**The problem**
This task calls for the lines below starting at the one containing "BUTTON2 pin SIG: D1 -> D3" and ending at the one containing "TOF: VL53L0X -> VL6180X", repeated exactly with both ends kept and pictures left out.

(Before-and-after change data)
____________________

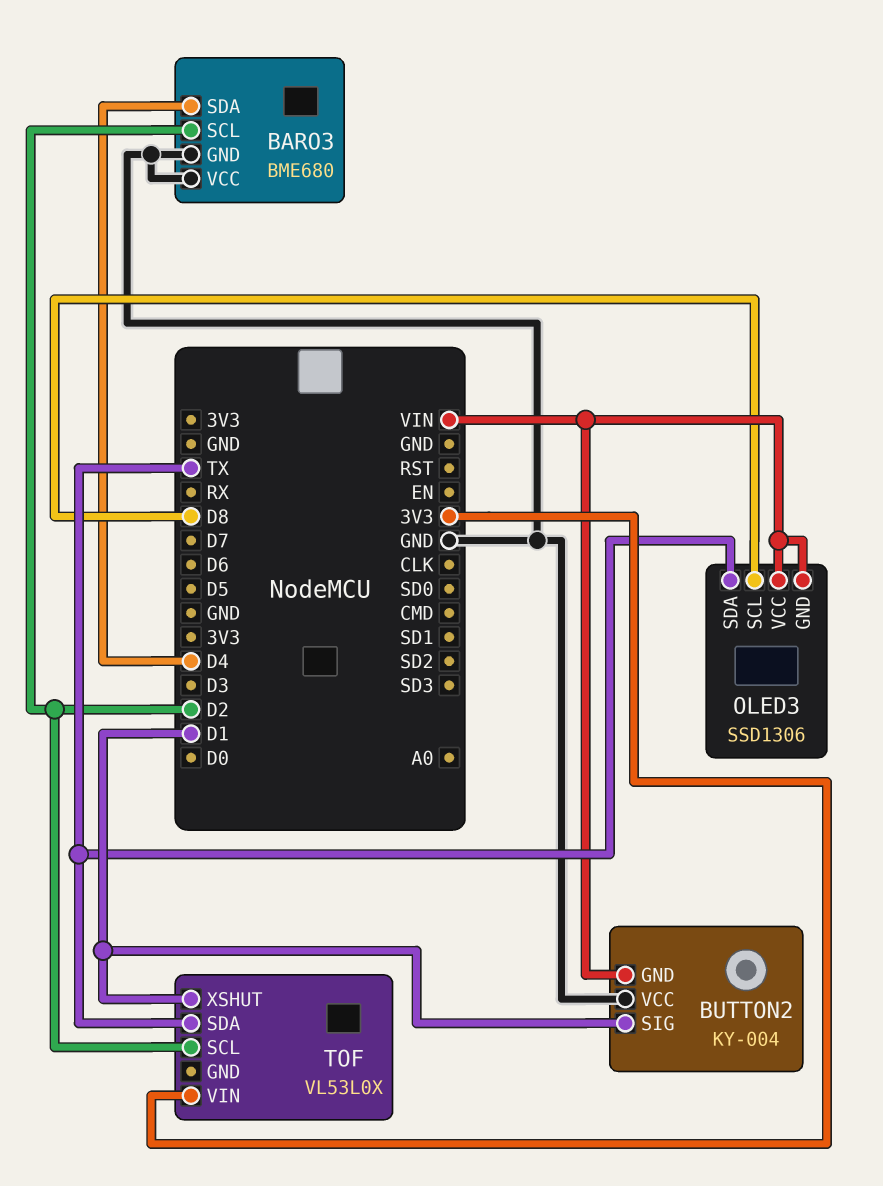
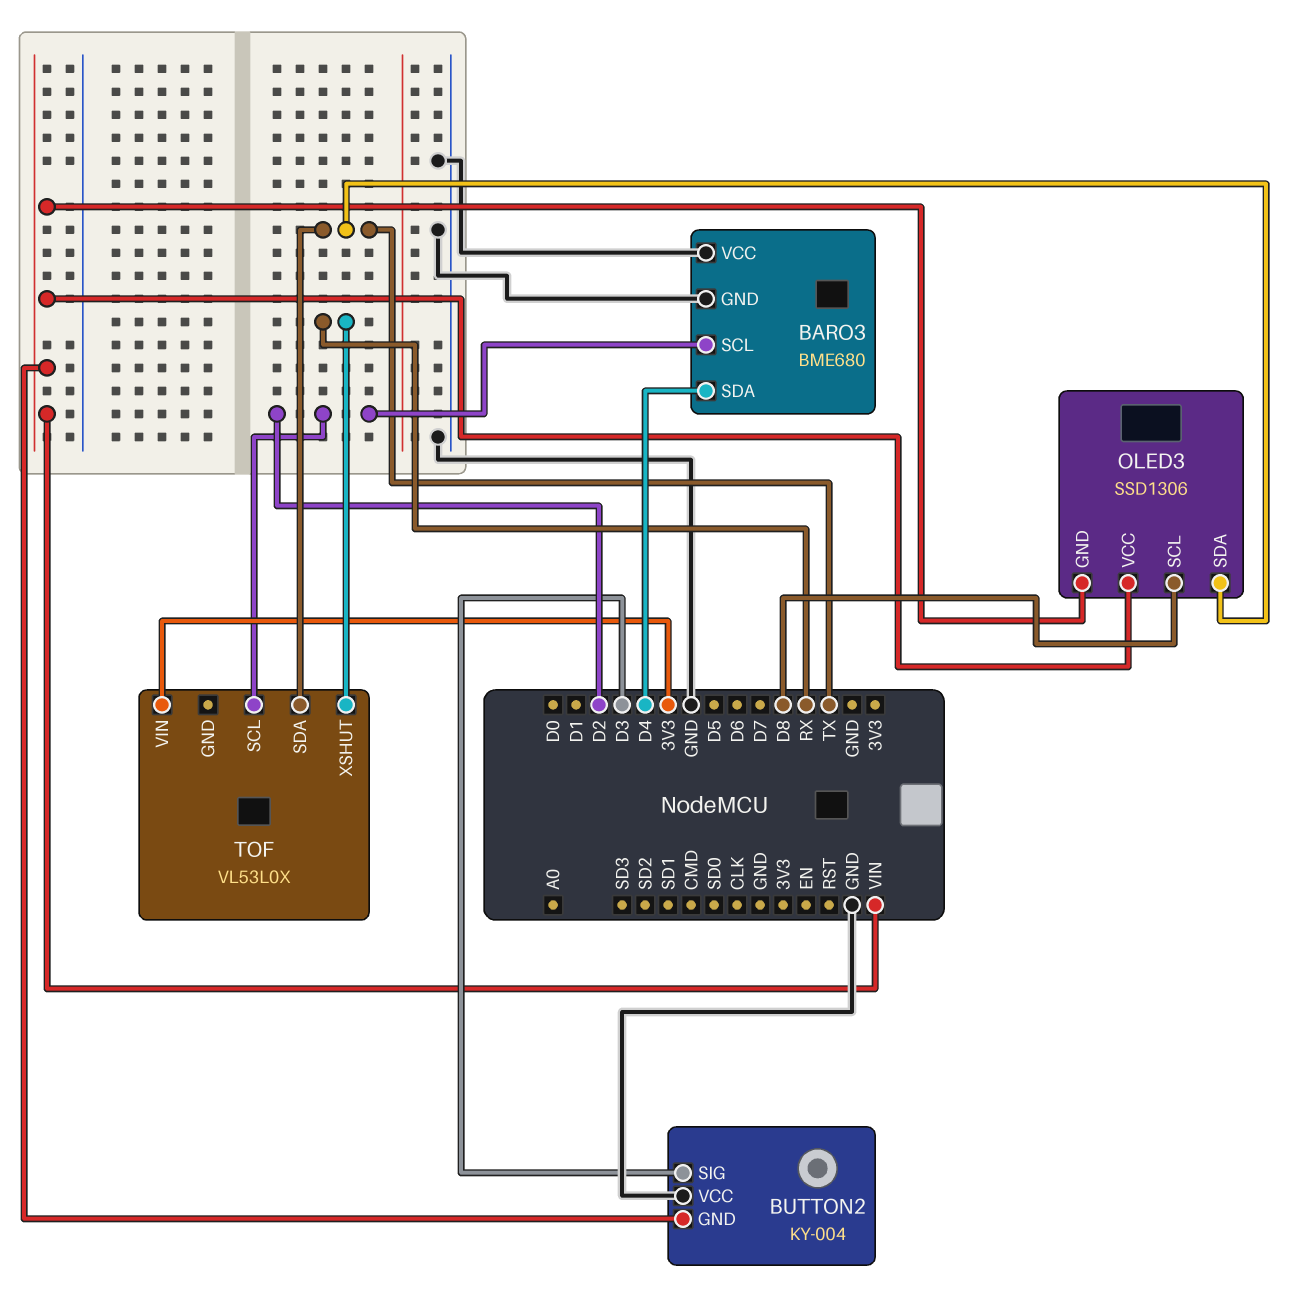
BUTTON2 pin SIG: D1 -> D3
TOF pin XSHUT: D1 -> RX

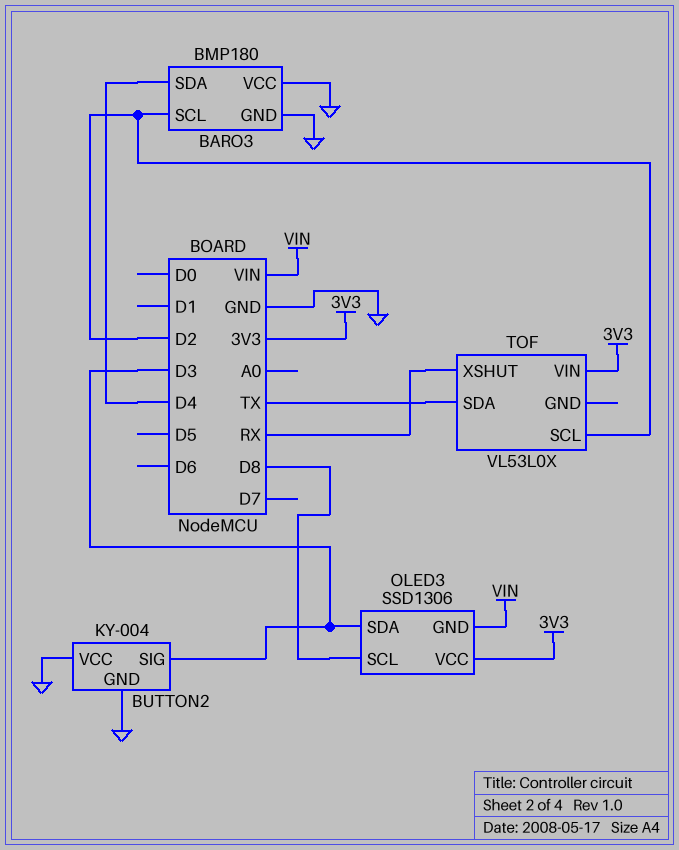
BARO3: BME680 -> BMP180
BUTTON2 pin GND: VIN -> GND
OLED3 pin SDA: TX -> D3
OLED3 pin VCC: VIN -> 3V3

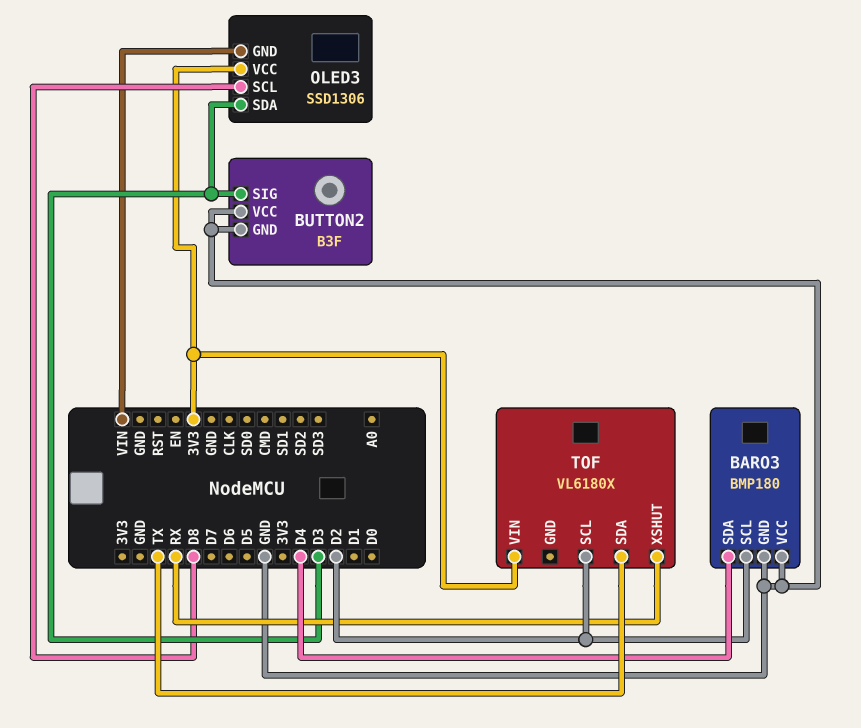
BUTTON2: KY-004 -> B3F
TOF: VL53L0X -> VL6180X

____________________

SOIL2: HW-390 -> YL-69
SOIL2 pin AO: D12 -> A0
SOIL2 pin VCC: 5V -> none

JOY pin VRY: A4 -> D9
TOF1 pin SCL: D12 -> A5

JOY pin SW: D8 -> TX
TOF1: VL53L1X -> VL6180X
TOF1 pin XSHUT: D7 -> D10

____________________

**Answer**
BUTTON2 pin SIG: D1 -> D3
TOF pin XSHUT: D1 -> RX

BARO3: BME680 -> BMP180
BUTTON2 pin GND: VIN -> GND
OLED3 pin SDA: TX -> D3
OLED3 pin VCC: VIN -> 3V3

BUTTON2: KY-004 -> B3F
TOF: VL53L0X -> VL6180X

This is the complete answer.